## REQUIRED WORK
Retype the line with "STEPPER2 pin VCC: none -> 5V" exactly. Then retype every line after it through the end of the entries below, and nothing more, leaving out pictures.

[Structured diff data]
************

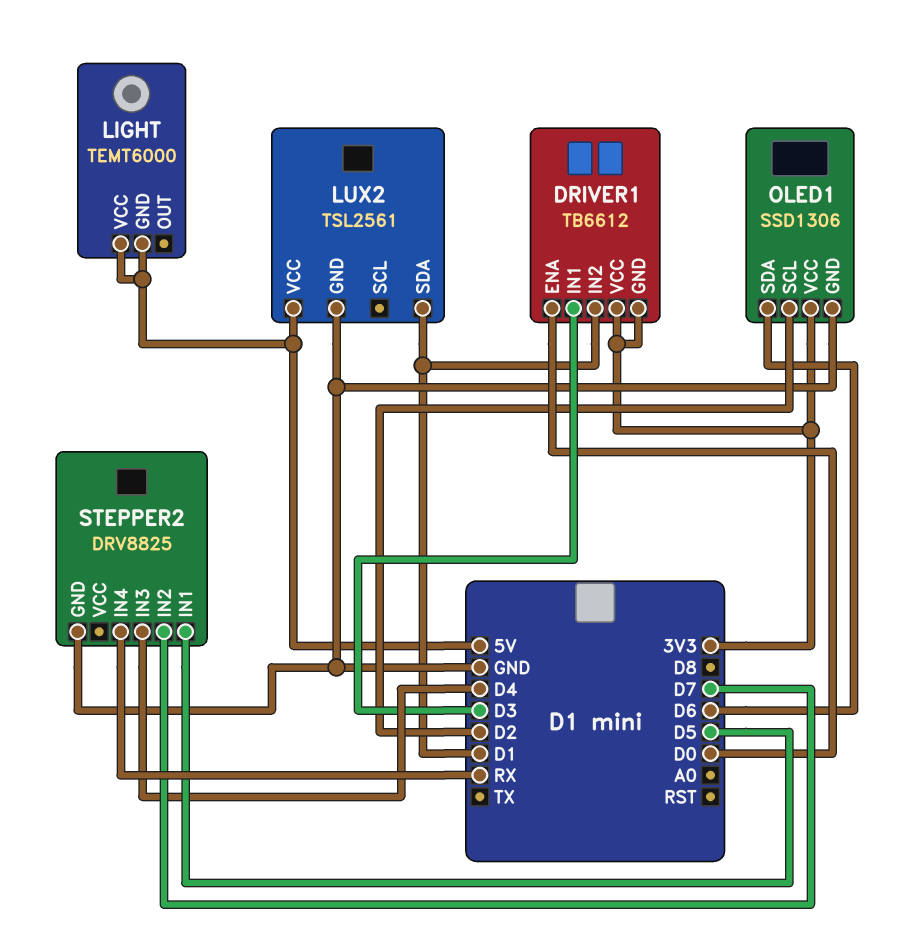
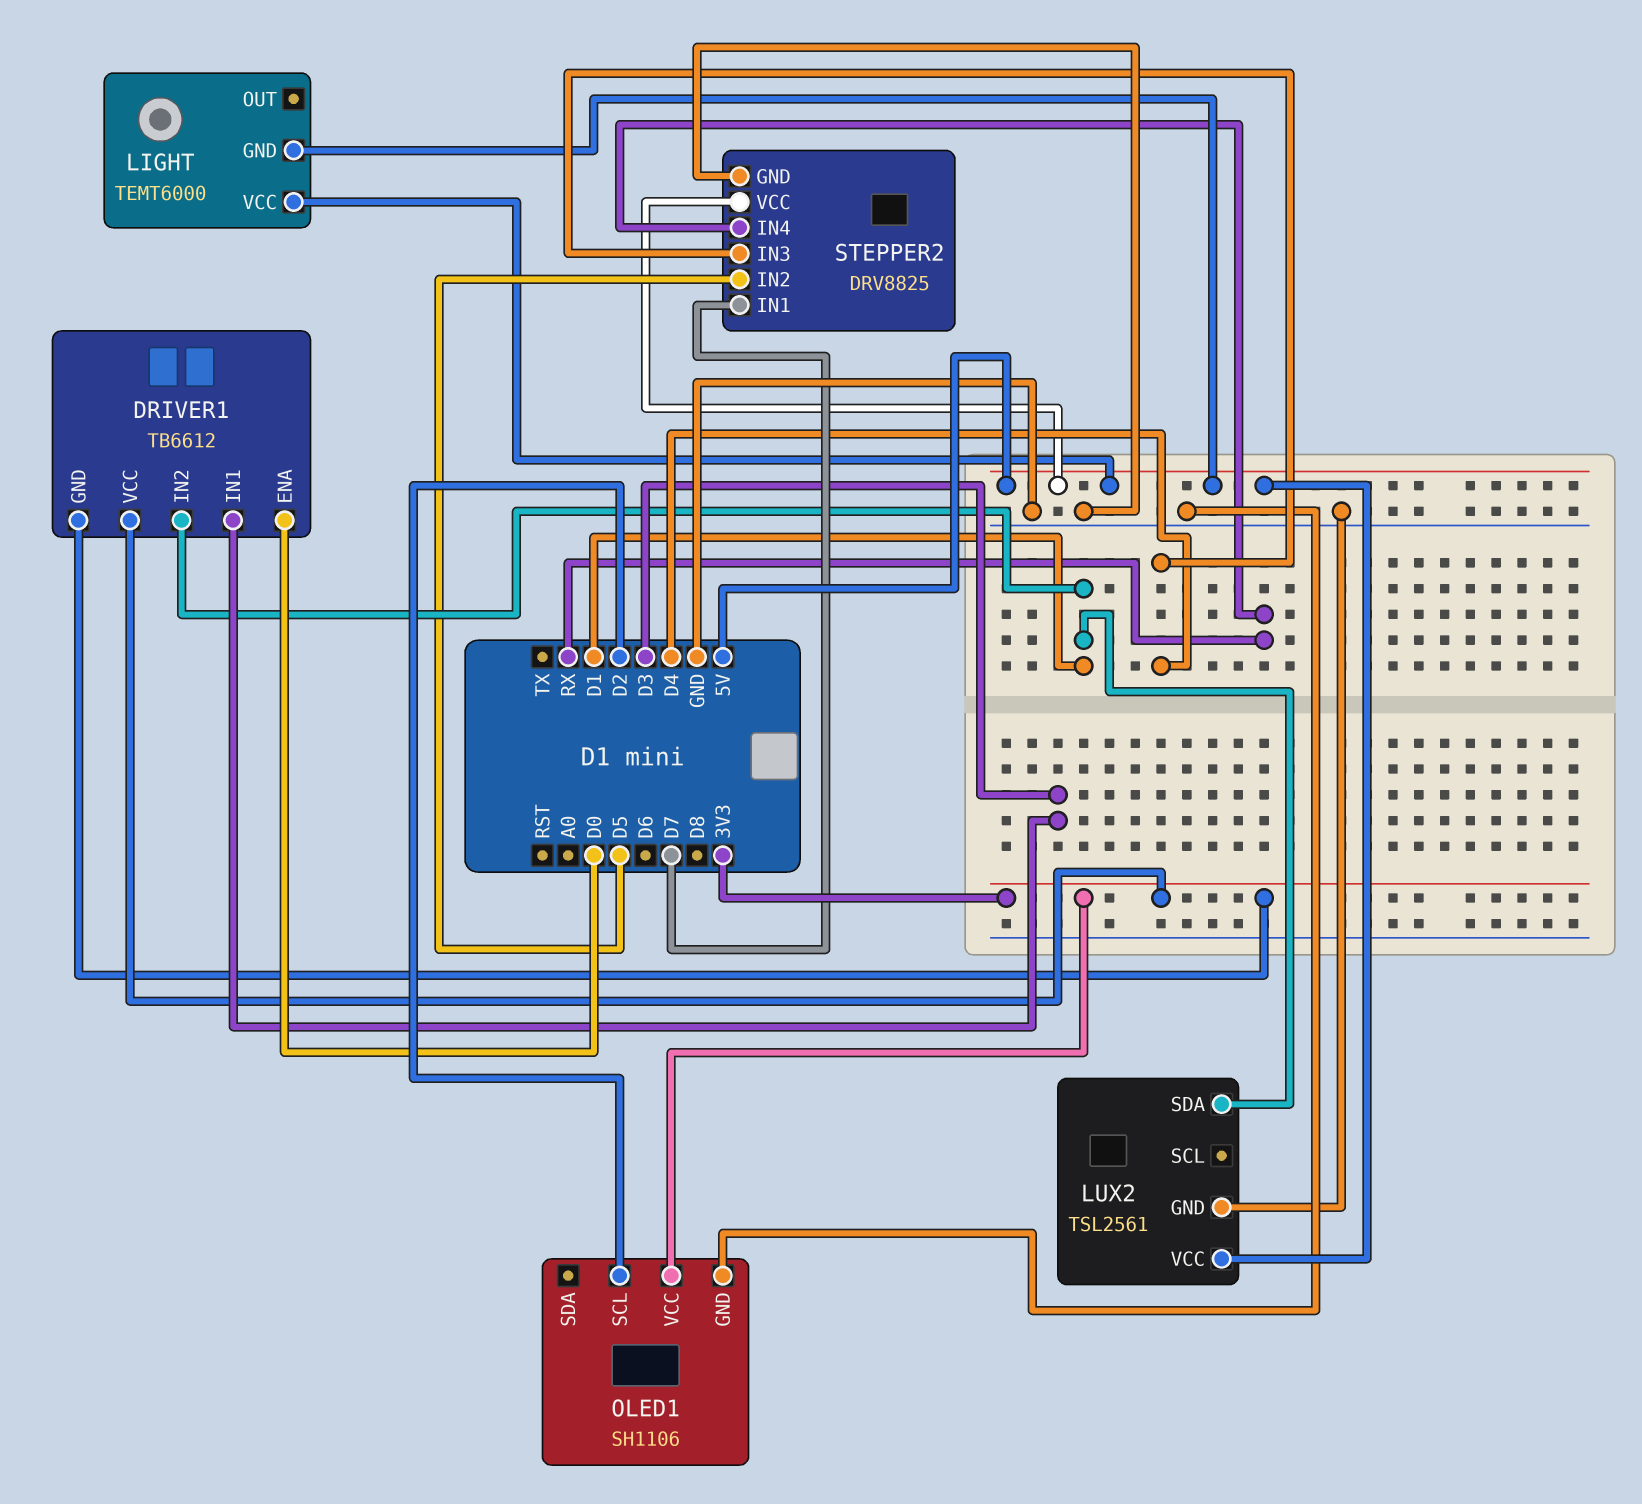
OLED1: SSD1306 -> SH1106
OLED1 pin SDA: D6 -> none
STEPPER2 pin IN1: D5 -> D7
STEPPER2 pin IN2: D7 -> D5
STEPPER2 pin VCC: none -> 5V

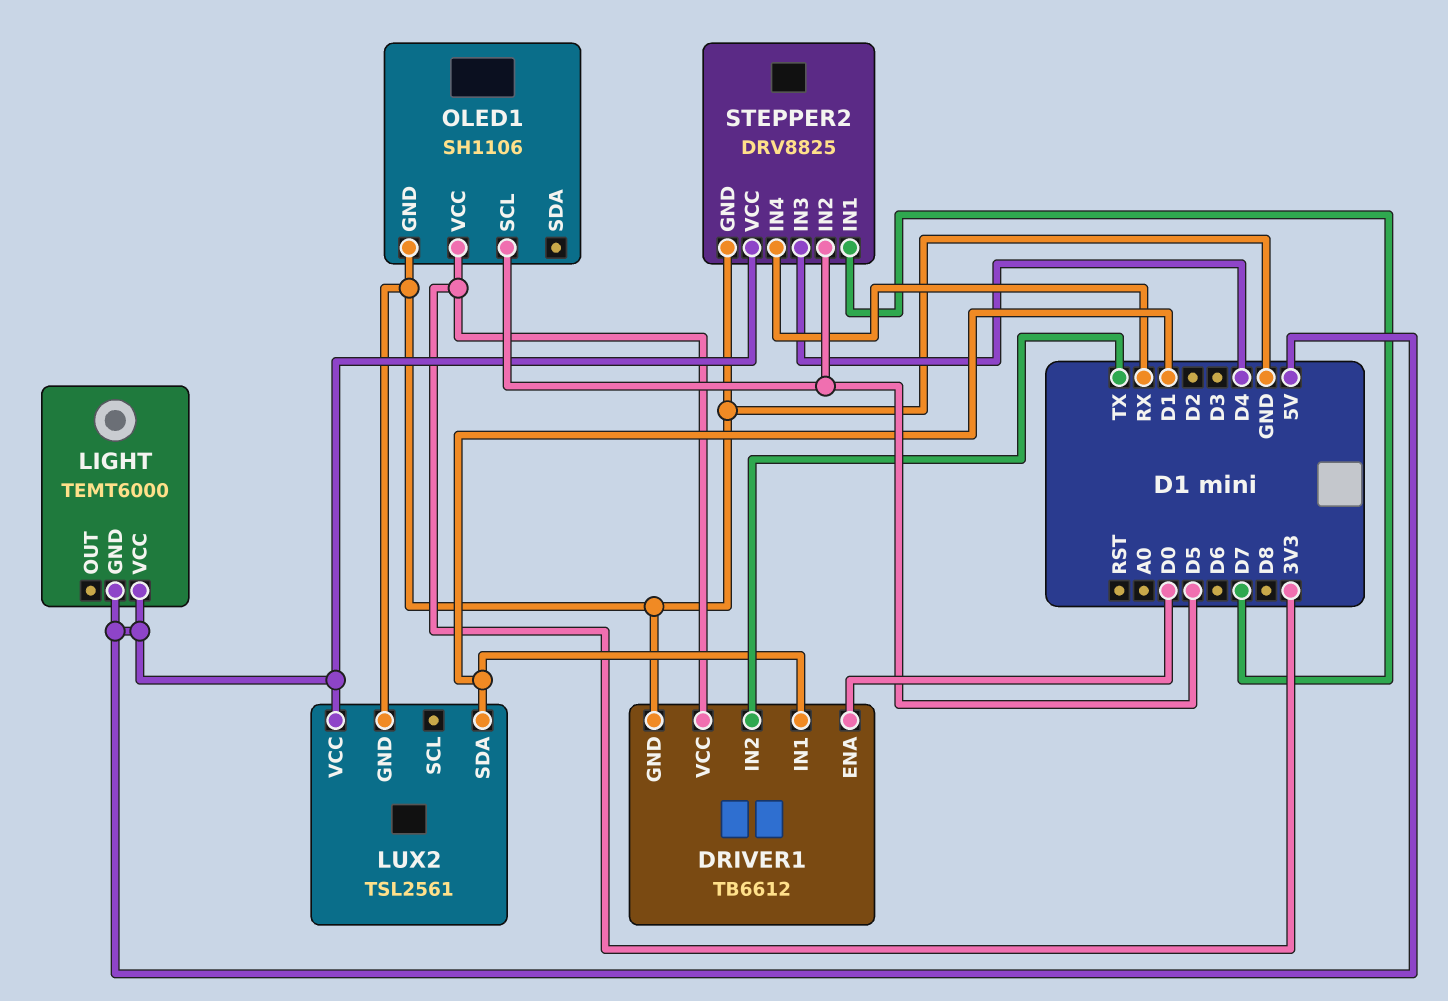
DRIVER1 pin GND: 3V3 -> GND
DRIVER1 pin IN1: D3 -> D1
DRIVER1 pin IN2: D1 -> TX
OLED1 pin SCL: D2 -> D5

************

## REPLY TO THE EXERCISE
STEPPER2 pin VCC: none -> 5V

DRIVER1 pin GND: 3V3 -> GND
DRIVER1 pin IN1: D3 -> D1
DRIVER1 pin IN2: D1 -> TX
OLED1 pin SCL: D2 -> D5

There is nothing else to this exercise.